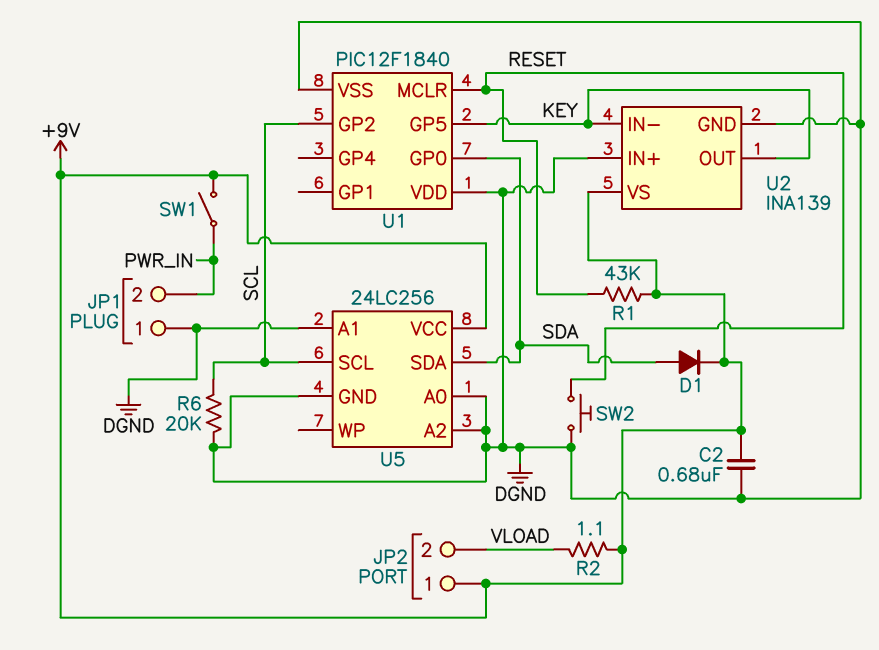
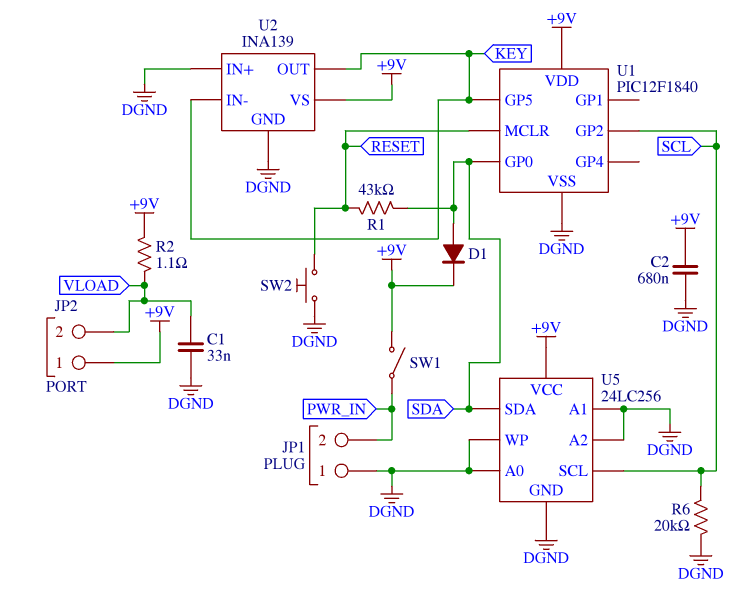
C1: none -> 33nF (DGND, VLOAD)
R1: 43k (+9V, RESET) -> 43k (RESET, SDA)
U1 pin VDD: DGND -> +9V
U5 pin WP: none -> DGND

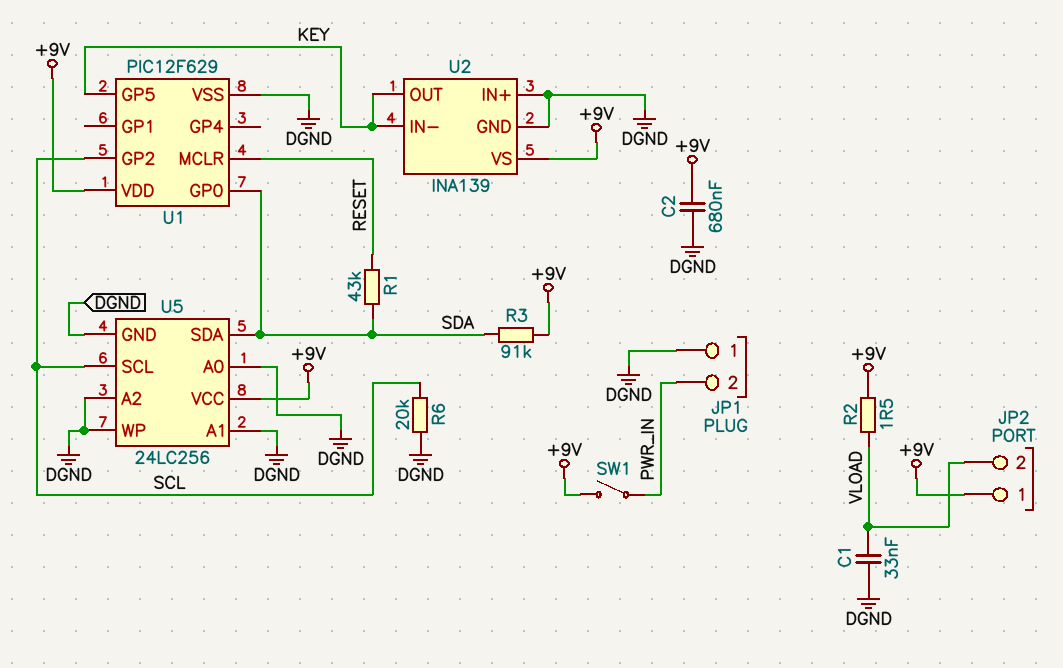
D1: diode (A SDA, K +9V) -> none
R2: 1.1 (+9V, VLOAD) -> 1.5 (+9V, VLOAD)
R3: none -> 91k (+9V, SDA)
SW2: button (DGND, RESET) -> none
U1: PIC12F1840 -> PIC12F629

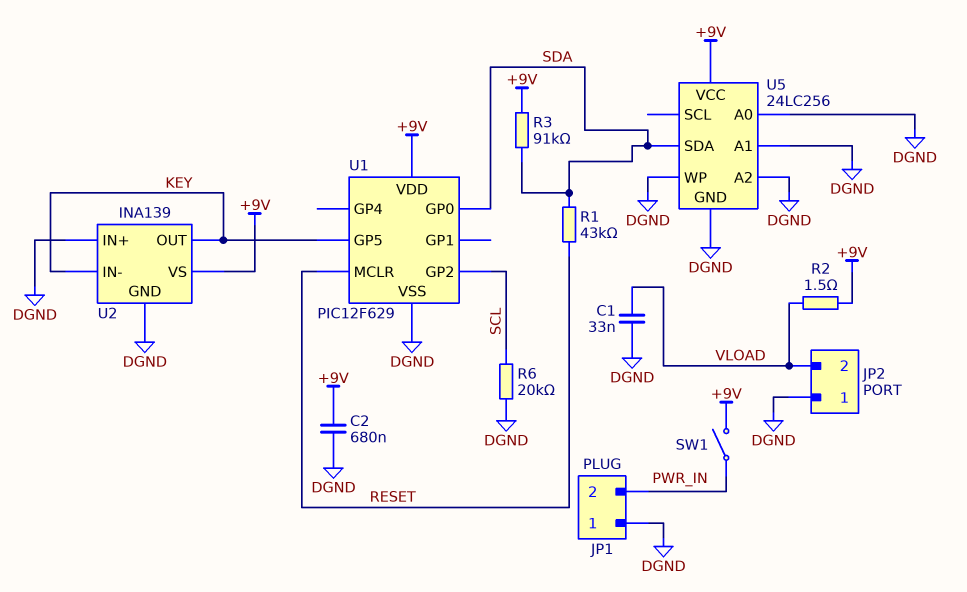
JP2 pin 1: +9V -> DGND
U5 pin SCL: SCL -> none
■ ■ ■ ■ ■ ■ ■
* [TASK TO COMPLETE]
What is needed is an exact repetition of every entry, without the pictures.

* [ANSWER BELOW]
C1: none -> 33nF (DGND, VLOAD)
R1: 43k (+9V, RESET) -> 43k (RESET, SDA)
U1 pin VDD: DGND -> +9V
U5 pin WP: none -> DGND

D1: diode (A SDA, K +9V) -> none
R2: 1.1 (+9V, VLOAD) -> 1.5 (+9V, VLOAD)
R3: none -> 91k (+9V, SDA)
SW2: button (DGND, RESET) -> none
U1: PIC12F1840 -> PIC12F629

JP2 pin 1: +9V -> DGND
U5 pin SCL: SCL -> none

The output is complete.